(TASK INPUT Opens)
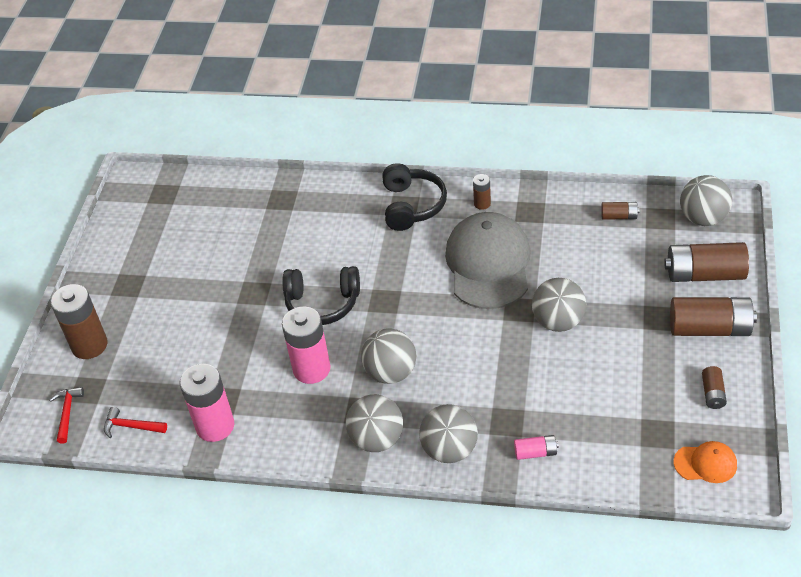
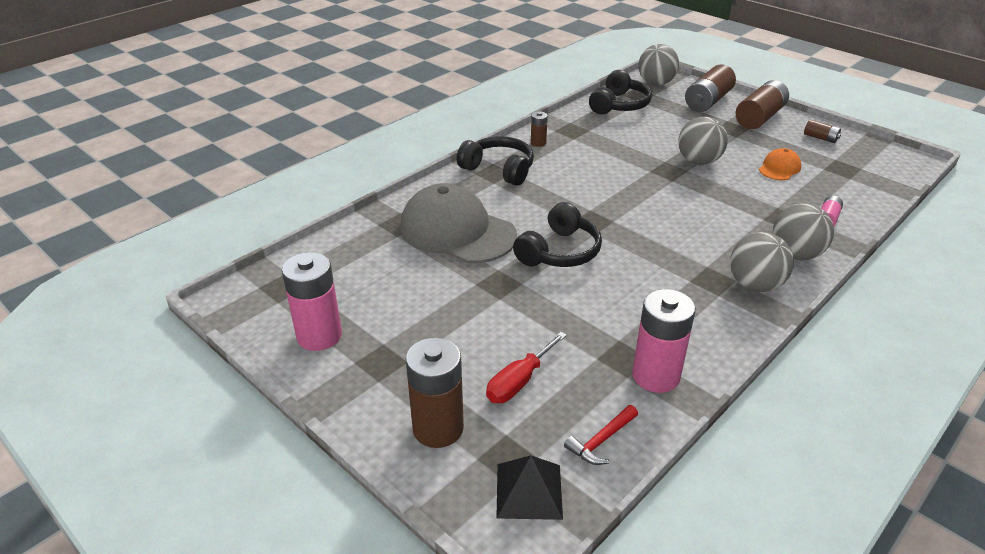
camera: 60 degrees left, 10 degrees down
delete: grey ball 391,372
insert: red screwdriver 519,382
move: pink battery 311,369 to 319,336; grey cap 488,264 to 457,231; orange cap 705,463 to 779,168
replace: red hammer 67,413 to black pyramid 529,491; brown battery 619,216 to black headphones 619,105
(TASK INPUT Closes)
*TASK PROMPT*
Determine how many lines in the records above have the string "battery". Only the number should be returned.

*FINAL ANSWER*
2